● SOURCE MATERIAL
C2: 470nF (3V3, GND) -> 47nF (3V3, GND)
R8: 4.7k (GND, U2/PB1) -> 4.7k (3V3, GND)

* * *

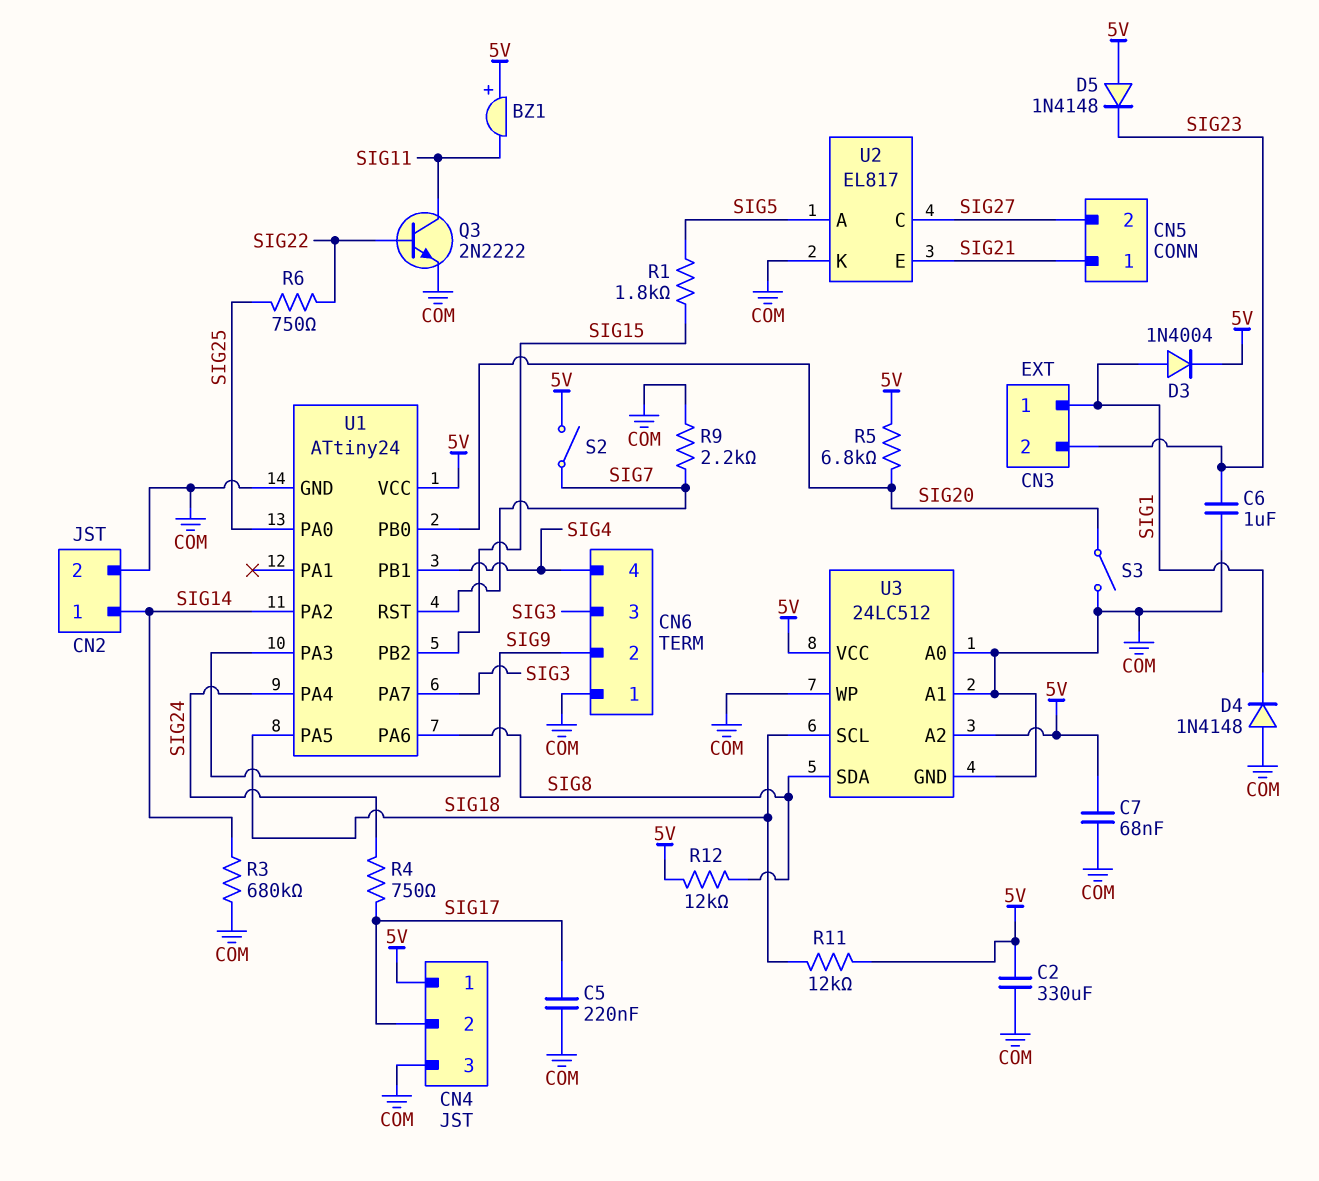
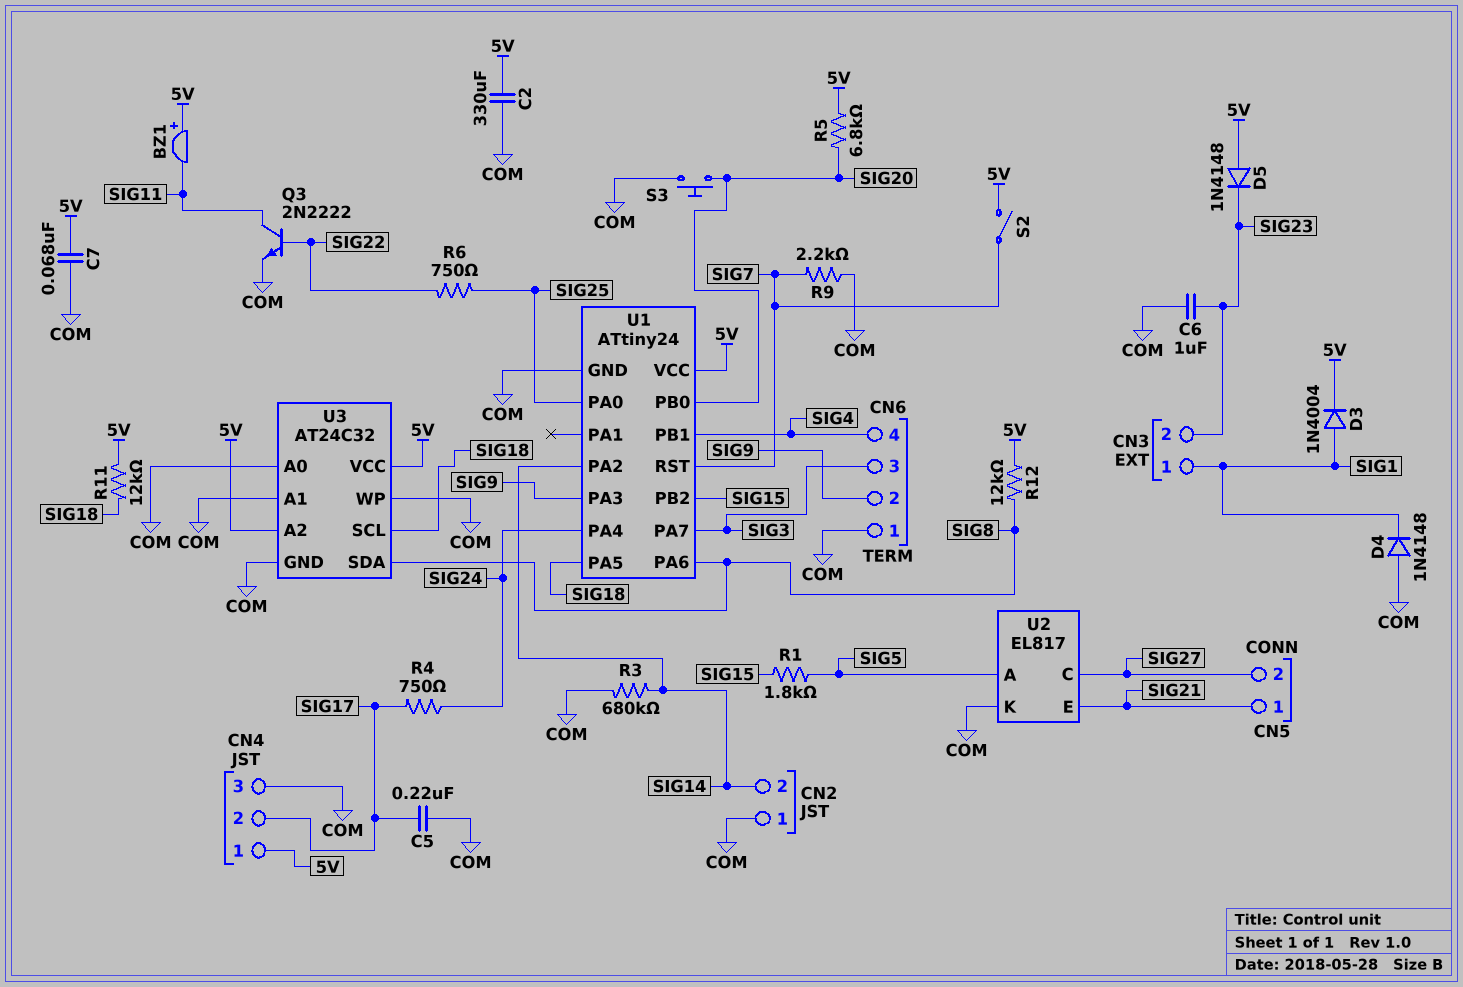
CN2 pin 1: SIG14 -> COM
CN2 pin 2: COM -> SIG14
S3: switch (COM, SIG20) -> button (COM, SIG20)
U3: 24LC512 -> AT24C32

==

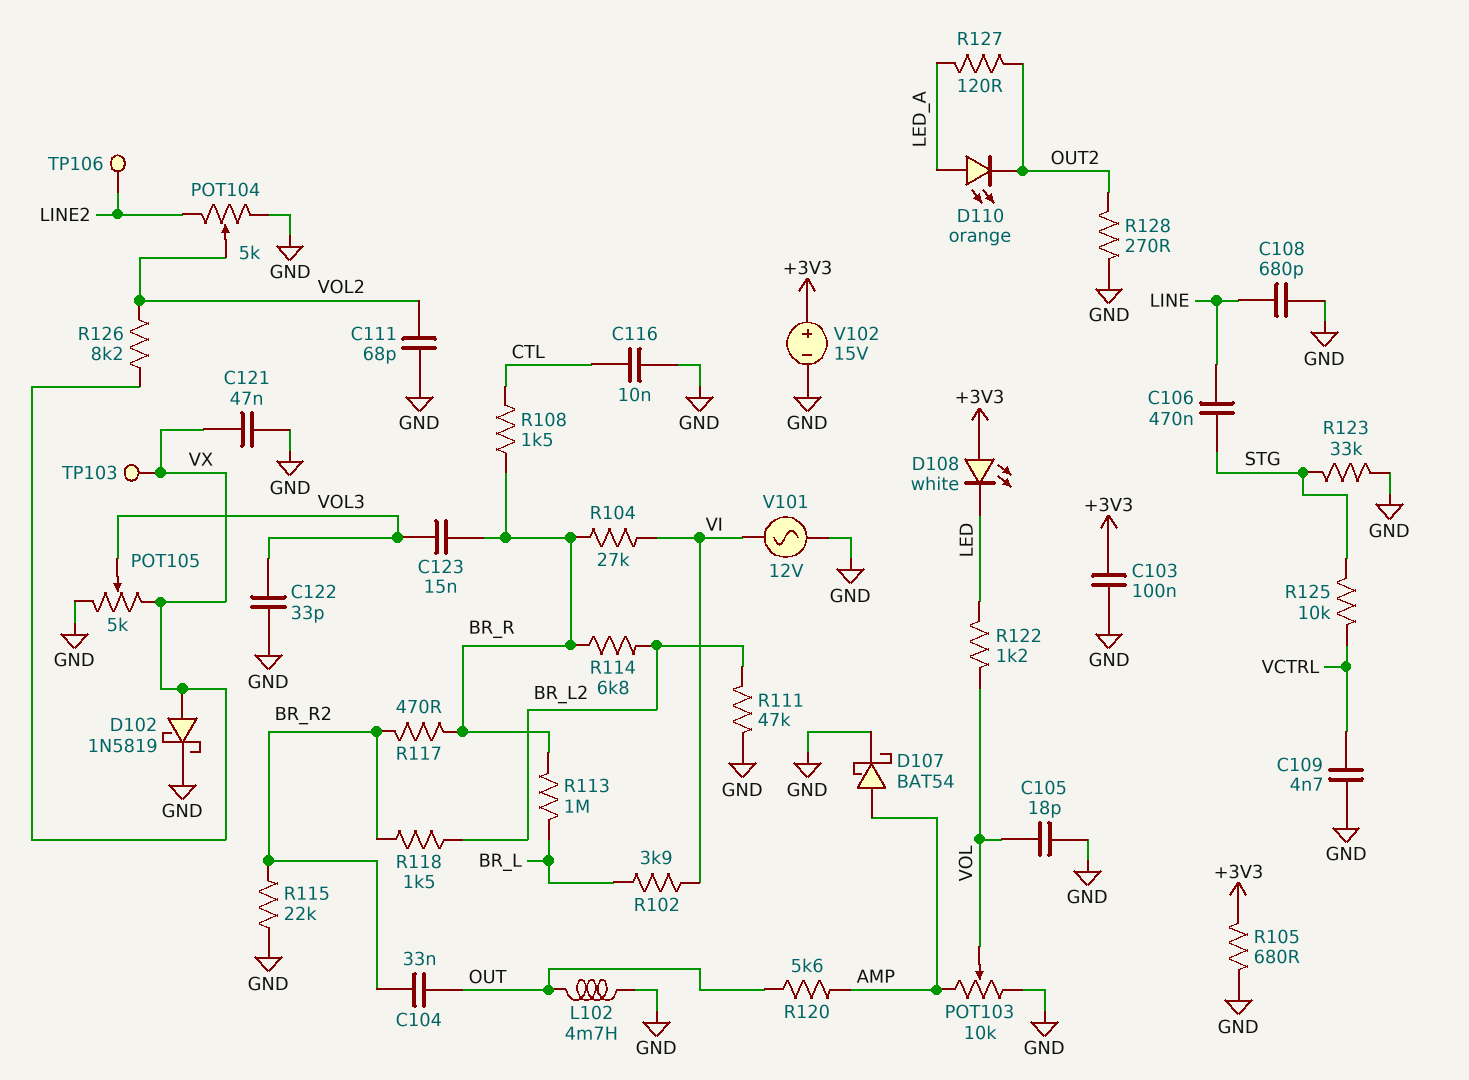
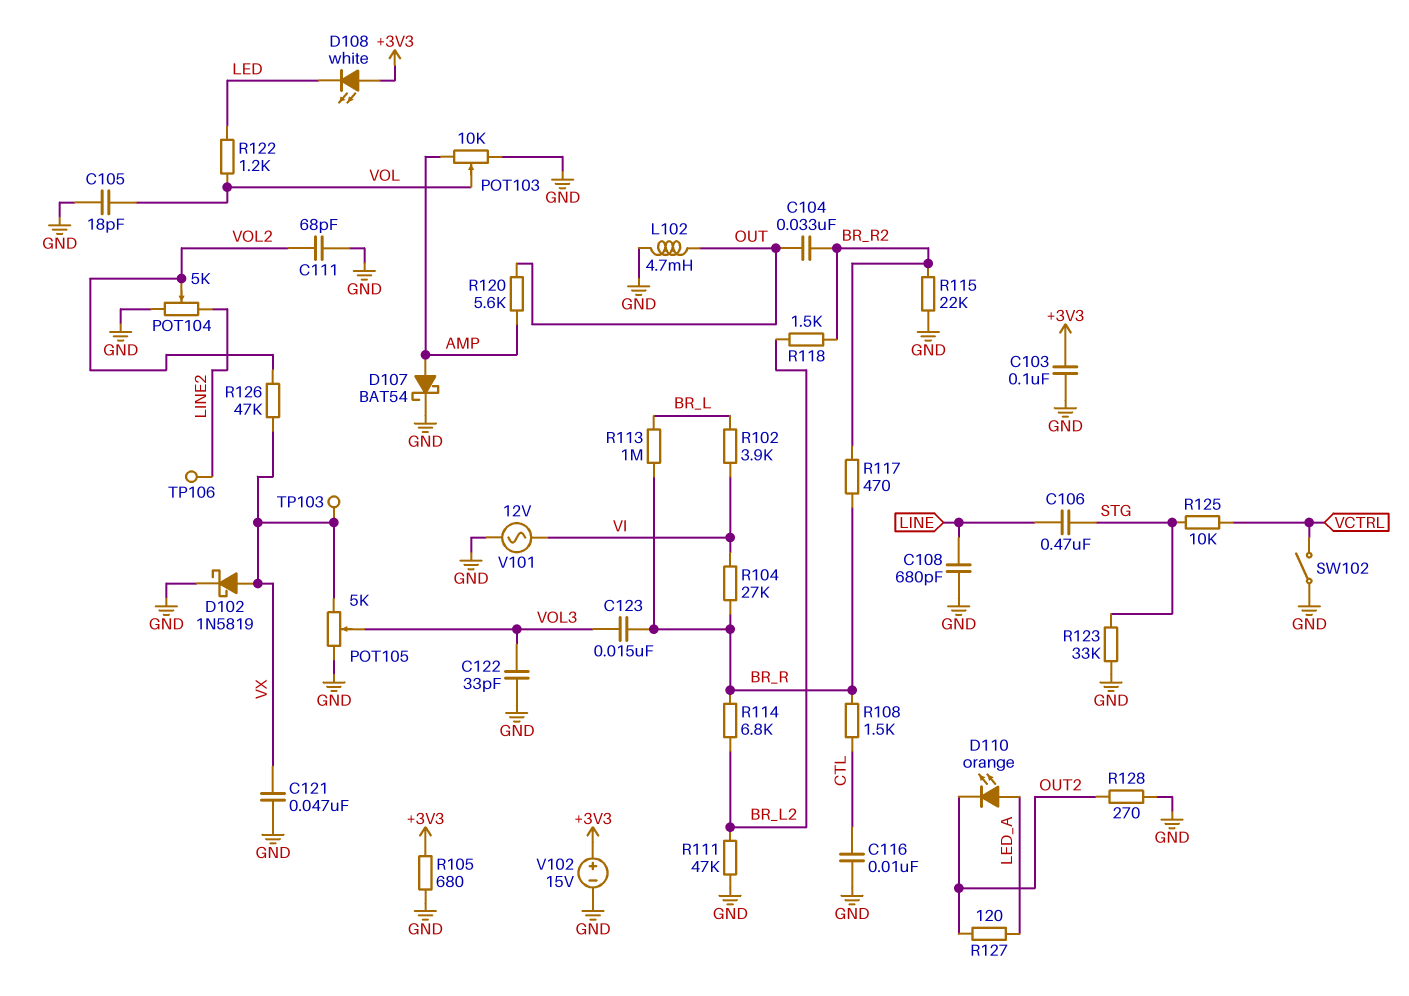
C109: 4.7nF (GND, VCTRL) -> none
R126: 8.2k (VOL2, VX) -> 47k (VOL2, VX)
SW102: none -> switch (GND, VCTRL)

● REQUIRED WORK
Copy exactly the stretch of data above from the line with "C2: 470nF (3V3, GND) -> 47nF (3V3, GND)" through the line with "R8: 4.7k (GND, U2/PB1) -> 4.7k (3V3, GND)", and omit all other lines.

● TASK OUTPUT
C2: 470nF (3V3, GND) -> 47nF (3V3, GND)
R8: 4.7k (GND, U2/PB1) -> 4.7k (3V3, GND)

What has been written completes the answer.